Stored entries
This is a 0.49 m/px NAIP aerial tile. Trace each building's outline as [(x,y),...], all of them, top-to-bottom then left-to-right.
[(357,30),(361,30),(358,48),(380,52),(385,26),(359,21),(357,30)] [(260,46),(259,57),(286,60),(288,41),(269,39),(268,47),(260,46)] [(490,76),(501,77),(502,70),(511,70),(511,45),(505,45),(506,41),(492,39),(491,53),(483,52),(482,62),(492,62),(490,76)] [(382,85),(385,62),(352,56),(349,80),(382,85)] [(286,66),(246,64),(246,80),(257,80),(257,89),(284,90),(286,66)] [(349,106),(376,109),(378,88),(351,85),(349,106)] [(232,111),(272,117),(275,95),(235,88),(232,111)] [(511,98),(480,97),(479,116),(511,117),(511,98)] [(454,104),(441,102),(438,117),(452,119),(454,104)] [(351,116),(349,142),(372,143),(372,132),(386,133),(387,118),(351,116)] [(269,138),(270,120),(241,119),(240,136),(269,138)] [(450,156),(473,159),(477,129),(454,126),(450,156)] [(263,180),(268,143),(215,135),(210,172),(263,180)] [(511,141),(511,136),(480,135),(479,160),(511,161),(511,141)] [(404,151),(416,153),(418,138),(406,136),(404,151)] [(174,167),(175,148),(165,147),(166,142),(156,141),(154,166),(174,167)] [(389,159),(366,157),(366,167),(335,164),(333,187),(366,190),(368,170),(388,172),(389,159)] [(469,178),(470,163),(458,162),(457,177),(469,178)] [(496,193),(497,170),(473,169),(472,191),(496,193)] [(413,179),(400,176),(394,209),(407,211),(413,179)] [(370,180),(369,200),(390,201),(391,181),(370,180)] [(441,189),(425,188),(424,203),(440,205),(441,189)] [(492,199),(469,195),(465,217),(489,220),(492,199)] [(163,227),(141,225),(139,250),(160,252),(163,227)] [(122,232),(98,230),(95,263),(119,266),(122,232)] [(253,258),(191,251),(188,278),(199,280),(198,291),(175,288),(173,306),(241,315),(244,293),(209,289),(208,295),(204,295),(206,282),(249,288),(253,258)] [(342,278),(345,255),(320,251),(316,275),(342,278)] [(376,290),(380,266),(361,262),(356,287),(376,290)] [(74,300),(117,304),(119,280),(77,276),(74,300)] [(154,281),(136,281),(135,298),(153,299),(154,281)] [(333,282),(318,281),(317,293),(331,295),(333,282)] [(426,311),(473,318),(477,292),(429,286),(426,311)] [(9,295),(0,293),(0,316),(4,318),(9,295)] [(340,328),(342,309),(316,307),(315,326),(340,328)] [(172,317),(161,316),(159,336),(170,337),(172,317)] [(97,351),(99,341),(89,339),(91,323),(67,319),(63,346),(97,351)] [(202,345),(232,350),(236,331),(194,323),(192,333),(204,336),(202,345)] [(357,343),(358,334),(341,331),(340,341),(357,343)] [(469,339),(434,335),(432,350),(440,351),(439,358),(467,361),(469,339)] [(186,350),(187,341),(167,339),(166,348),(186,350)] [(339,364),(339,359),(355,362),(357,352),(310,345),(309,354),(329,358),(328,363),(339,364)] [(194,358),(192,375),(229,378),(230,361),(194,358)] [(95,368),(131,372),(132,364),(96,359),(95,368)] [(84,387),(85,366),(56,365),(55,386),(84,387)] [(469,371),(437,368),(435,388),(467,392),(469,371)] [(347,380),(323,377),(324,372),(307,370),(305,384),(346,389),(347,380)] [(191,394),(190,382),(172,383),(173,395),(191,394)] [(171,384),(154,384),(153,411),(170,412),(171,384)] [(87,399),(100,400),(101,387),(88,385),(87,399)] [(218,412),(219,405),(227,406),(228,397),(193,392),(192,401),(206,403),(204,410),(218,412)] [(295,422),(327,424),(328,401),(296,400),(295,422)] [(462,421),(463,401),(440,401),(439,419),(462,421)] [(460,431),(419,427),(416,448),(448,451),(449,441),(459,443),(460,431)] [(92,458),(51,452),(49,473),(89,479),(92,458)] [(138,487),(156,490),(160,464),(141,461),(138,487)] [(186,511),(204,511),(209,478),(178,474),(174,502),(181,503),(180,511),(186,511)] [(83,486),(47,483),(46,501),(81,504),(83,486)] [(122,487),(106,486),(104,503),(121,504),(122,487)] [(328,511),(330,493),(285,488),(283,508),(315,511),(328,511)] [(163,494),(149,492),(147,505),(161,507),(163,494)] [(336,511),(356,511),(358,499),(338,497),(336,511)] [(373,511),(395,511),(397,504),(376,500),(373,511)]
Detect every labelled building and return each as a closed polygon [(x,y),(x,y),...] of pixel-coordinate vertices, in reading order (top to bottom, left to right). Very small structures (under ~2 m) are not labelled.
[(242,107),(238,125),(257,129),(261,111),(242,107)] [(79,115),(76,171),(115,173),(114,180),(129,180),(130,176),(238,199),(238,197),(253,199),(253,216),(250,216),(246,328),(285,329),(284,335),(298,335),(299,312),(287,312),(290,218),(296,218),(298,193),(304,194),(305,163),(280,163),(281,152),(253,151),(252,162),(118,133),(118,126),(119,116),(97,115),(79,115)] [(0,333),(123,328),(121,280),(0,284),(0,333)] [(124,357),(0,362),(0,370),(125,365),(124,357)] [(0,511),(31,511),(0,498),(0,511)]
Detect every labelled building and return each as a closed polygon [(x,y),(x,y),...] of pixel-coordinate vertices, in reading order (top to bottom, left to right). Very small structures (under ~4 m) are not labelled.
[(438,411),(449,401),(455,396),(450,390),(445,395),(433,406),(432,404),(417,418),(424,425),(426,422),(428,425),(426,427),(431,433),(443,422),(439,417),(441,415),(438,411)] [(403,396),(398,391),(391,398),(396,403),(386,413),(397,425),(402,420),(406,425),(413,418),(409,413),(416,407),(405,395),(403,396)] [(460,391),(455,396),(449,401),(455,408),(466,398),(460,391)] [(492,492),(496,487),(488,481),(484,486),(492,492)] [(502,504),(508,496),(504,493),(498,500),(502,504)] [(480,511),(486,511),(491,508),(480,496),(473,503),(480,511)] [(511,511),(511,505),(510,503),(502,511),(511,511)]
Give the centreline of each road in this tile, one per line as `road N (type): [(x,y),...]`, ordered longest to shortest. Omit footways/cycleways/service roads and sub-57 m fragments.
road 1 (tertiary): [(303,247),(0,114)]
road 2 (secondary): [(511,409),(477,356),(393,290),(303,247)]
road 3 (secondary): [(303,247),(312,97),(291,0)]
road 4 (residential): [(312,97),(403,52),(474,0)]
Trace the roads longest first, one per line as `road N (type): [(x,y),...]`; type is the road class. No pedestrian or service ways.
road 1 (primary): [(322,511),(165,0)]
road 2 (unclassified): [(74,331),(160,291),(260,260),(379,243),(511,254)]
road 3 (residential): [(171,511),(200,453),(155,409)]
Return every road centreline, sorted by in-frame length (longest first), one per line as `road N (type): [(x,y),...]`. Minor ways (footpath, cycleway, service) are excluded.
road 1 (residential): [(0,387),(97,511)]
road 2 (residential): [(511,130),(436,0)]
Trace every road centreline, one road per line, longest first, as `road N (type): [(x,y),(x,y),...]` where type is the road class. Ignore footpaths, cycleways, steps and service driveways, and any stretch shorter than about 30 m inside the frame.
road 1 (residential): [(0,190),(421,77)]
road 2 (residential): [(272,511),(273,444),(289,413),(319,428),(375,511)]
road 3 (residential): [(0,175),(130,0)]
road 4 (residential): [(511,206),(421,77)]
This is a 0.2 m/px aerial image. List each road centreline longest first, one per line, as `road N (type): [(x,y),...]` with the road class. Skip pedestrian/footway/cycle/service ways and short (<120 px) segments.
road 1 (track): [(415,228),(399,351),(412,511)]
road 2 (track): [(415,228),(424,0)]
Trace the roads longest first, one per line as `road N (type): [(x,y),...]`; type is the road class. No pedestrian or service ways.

◆ **Stated exercise**: Arrange the items above, from the line containing "Return every road" through the line containing "road 2 (residential): [(511,130),(436,0)]", as a Markdown table with the columns Row and Line. Omit blank lines.

◆ **Problem solution**:
| Row | Line |
|---|---|
| 1 | Return every road centreline, sorted by in-frame length (longest first), one per line as `road N (type): [(x,y),...]`. Minor ways (footpath, cycleway, service) are excluded. |
| 2 | road 1 (residential): [(0,387),(97,511)] |
| 3 | road 2 (residential): [(511,130),(436,0)] |